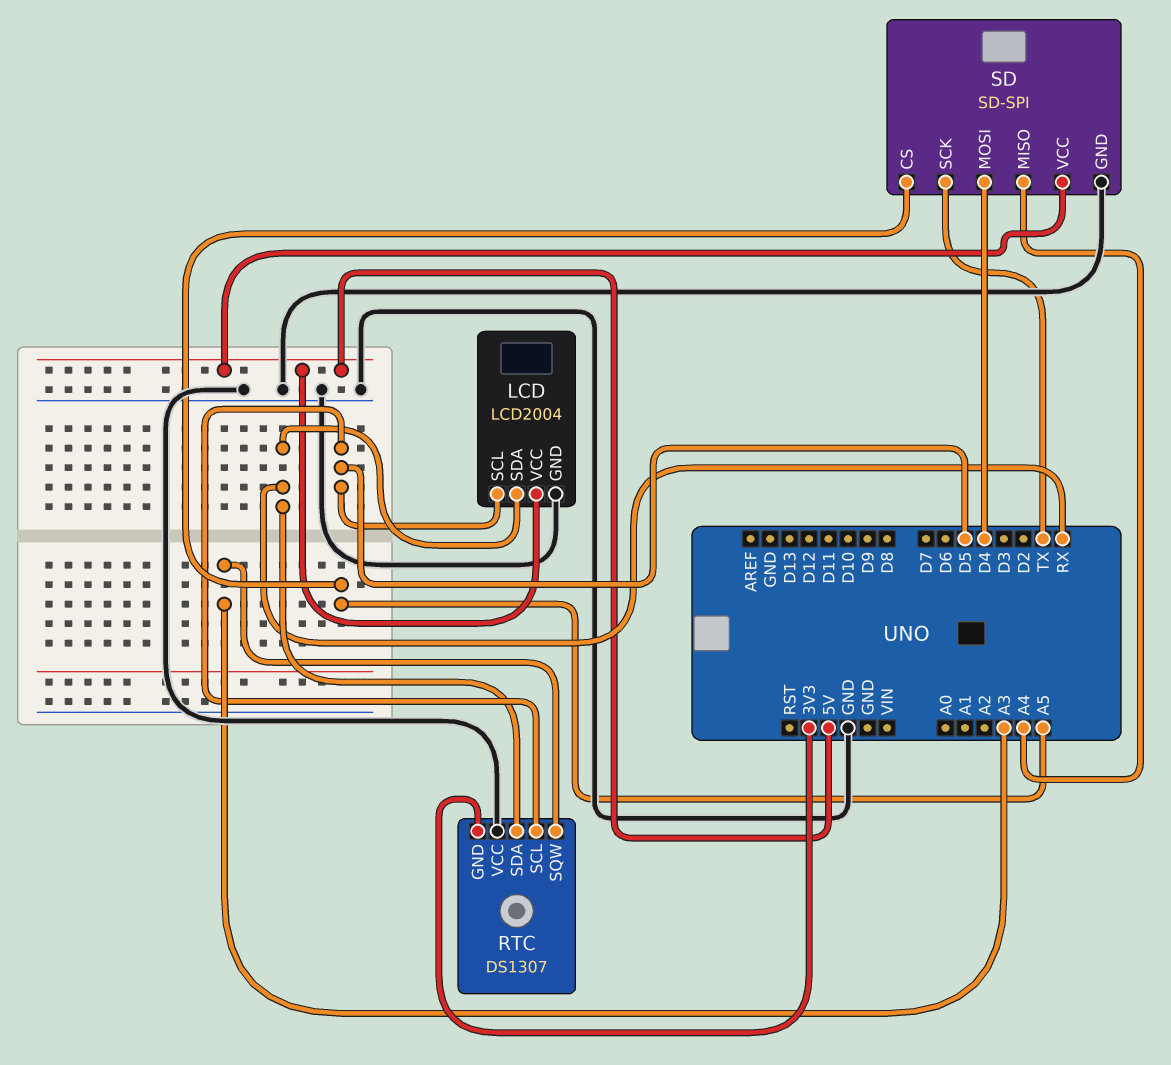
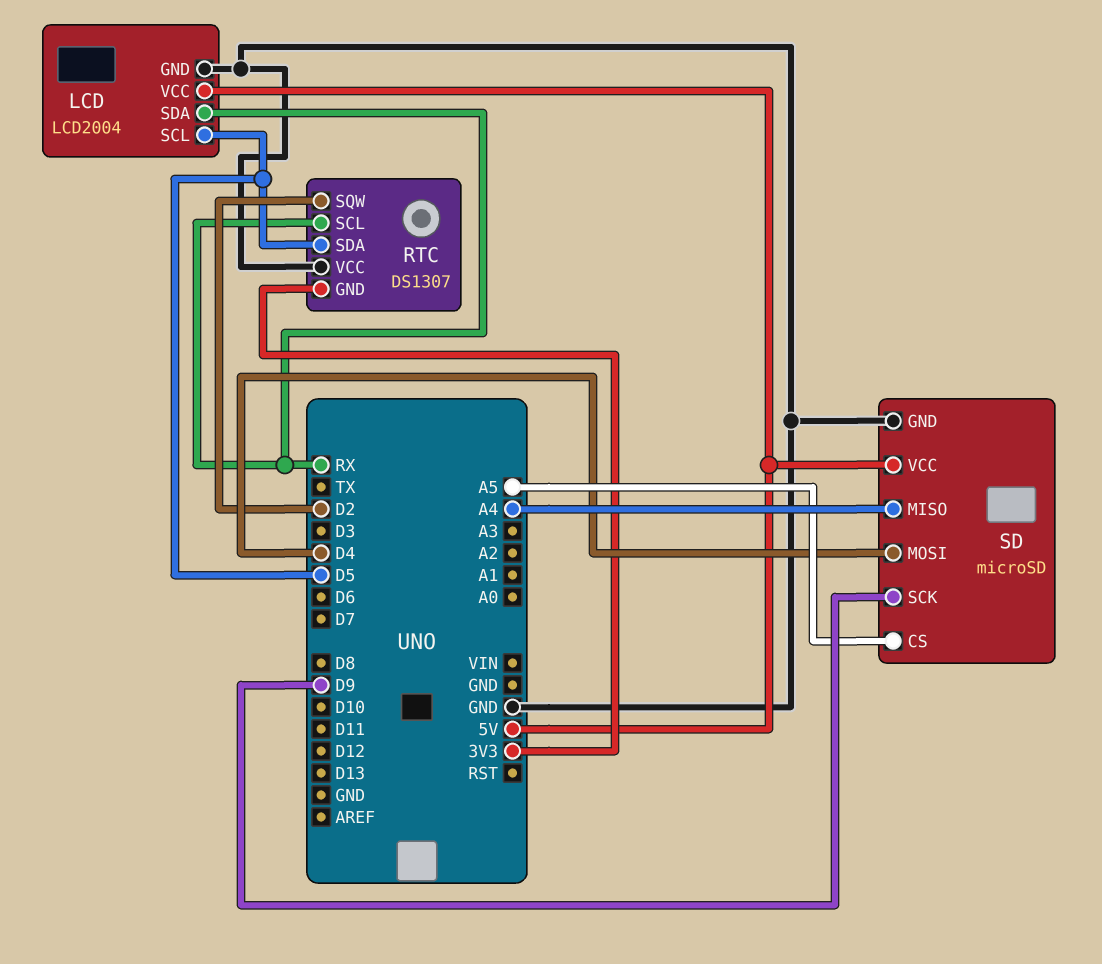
RTC pin SCL: D5 -> RX
RTC pin SDA: RX -> D5
RTC pin SQW: A3 -> D2
SD: SD-SPI -> microSD
SD pin SCK: TX -> D9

*Required action*
Word for word, print the material above, but without its pictures.

*Answer space*
RTC pin SCL: D5 -> RX
RTC pin SDA: RX -> D5
RTC pin SQW: A3 -> D2
SD: SD-SPI -> microSD
SD pin SCK: TX -> D9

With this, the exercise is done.